[Dataset records]
━━━━━━━━━━

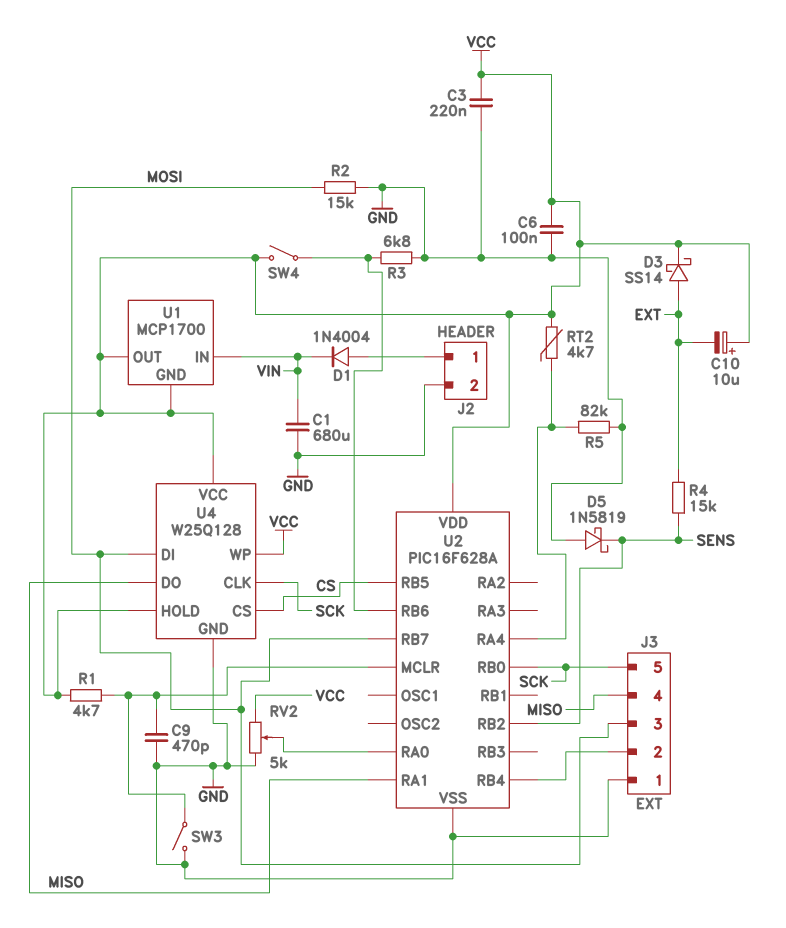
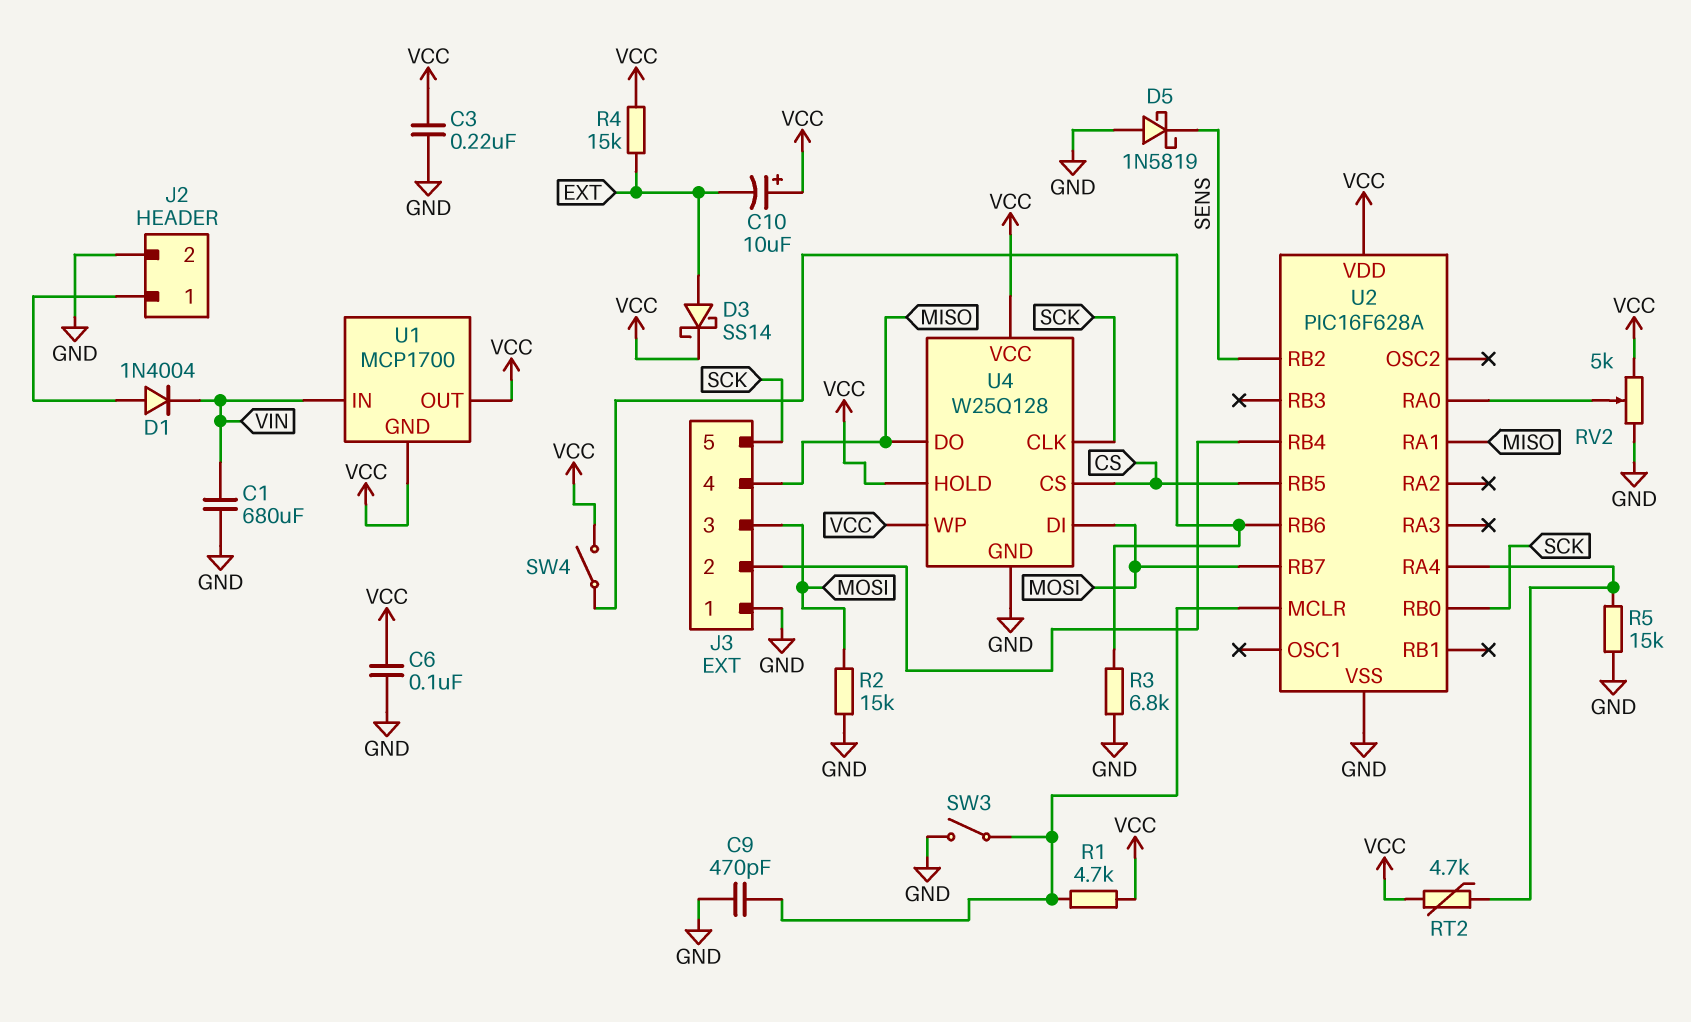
R4: 15k (EXT, SENS) -> 15k (EXT, VCC)
R5: 82k (GND, U2/RA4) -> 15k (GND, U2/RA4)

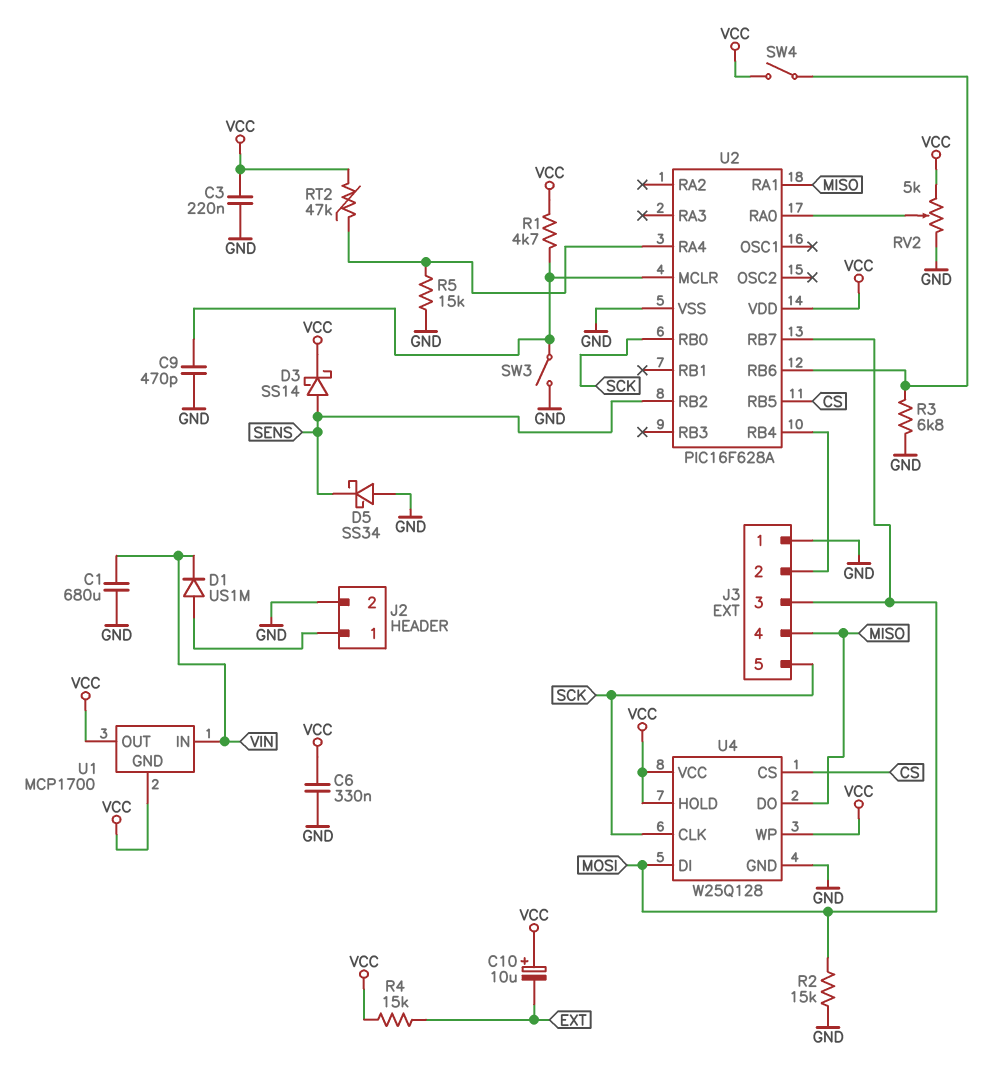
C6: 100nF (GND, VCC) -> 330nF (GND, VCC)
D1: diode 1N4004 (A J2/1, K VIN) -> diode US1M (A J2/1, K VIN)
D3: schottky SS14 (A EXT, K VCC) -> schottky SS14 (A SENS, K VCC)
D5: schottky 1N5819 (A GND, K SENS) -> schottky SS34 (A GND, K SENS)
RT2: 4.7k (U2/RA4, VCC) -> 47k (U2/RA4, VCC)

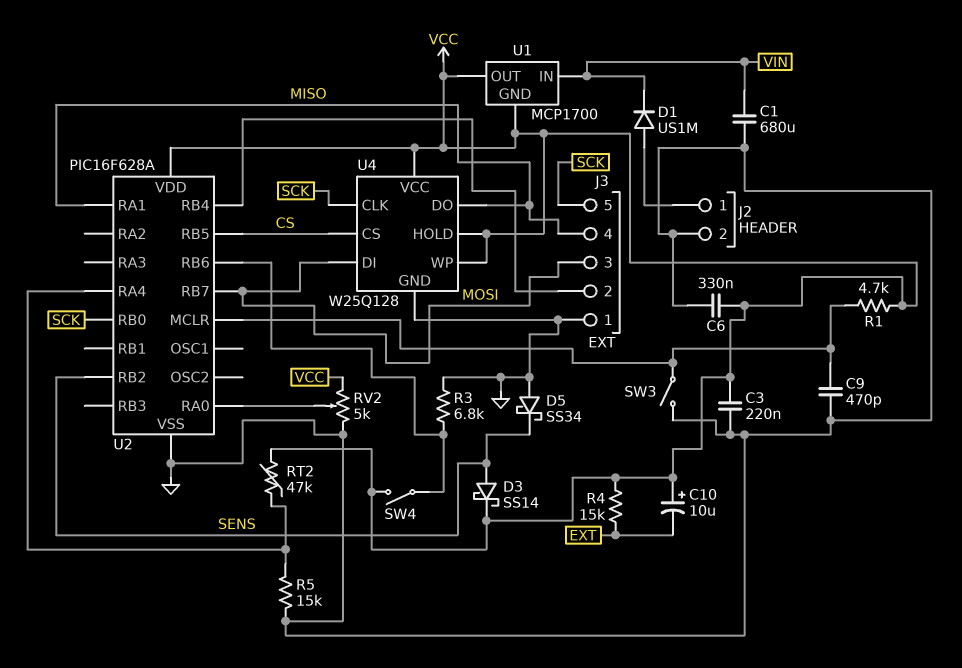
R2: 15k (GND, MOSI) -> none

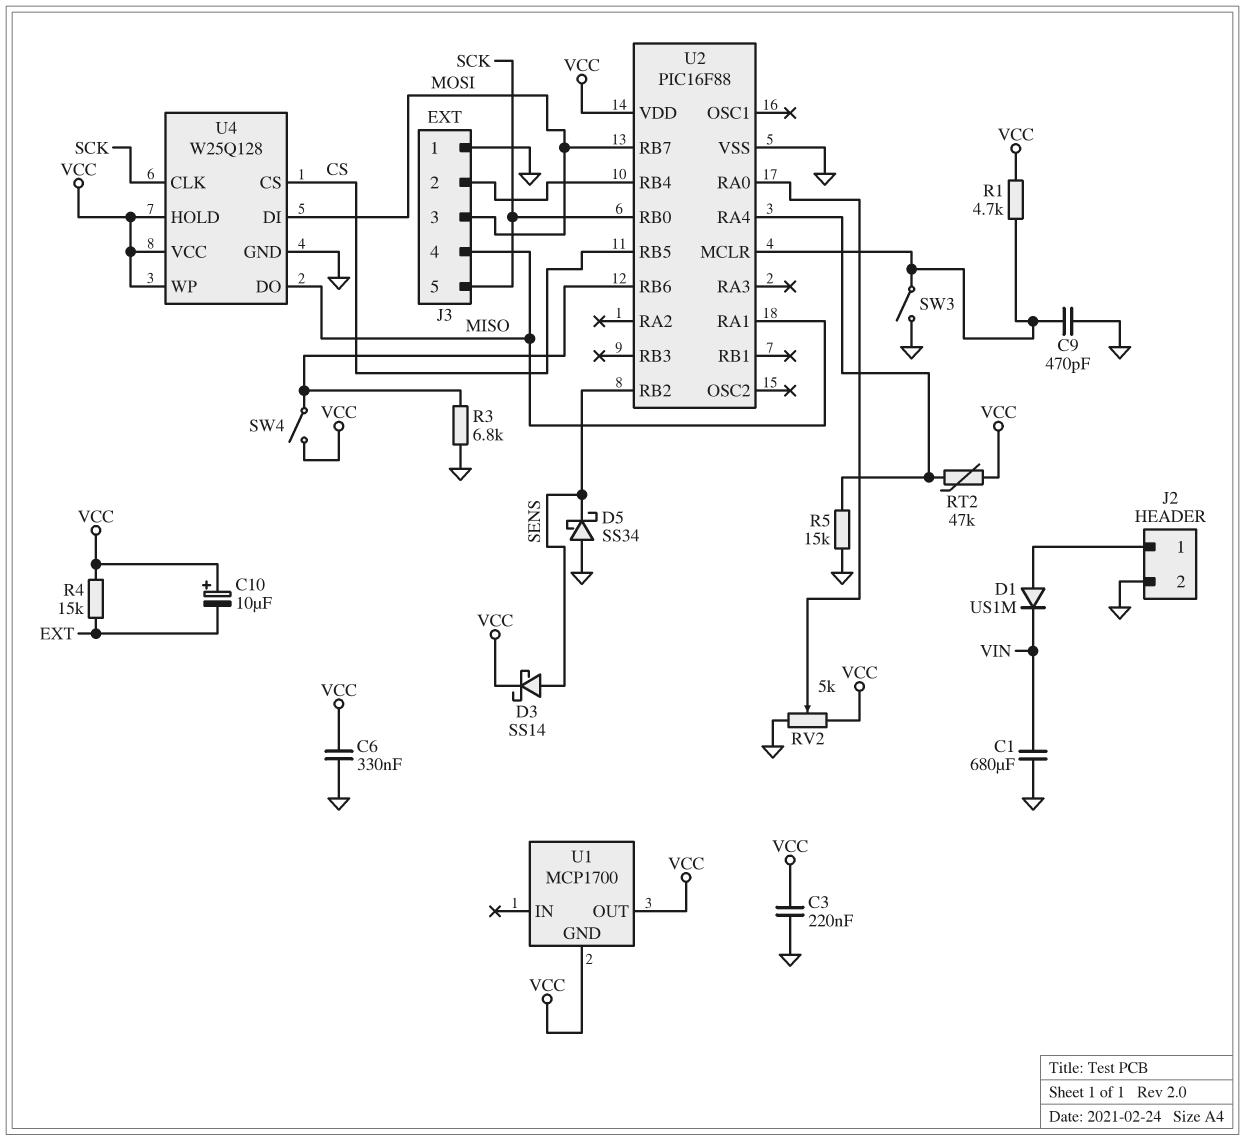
U1 pin IN: VIN -> none
U2: PIC16F628A -> PIC16F88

━━━━━━━━━━

- **REQUIREMENT**: Where in the records above does the word "schottky" appear? Copy each line that holds it.

- **WRITTEN SOLUTION**:
D3: schottky SS14 (A EXT, K VCC) -> schottky SS14 (A SENS, K VCC)
D5: schottky 1N5819 (A GND, K SENS) -> schottky SS34 (A GND, K SENS)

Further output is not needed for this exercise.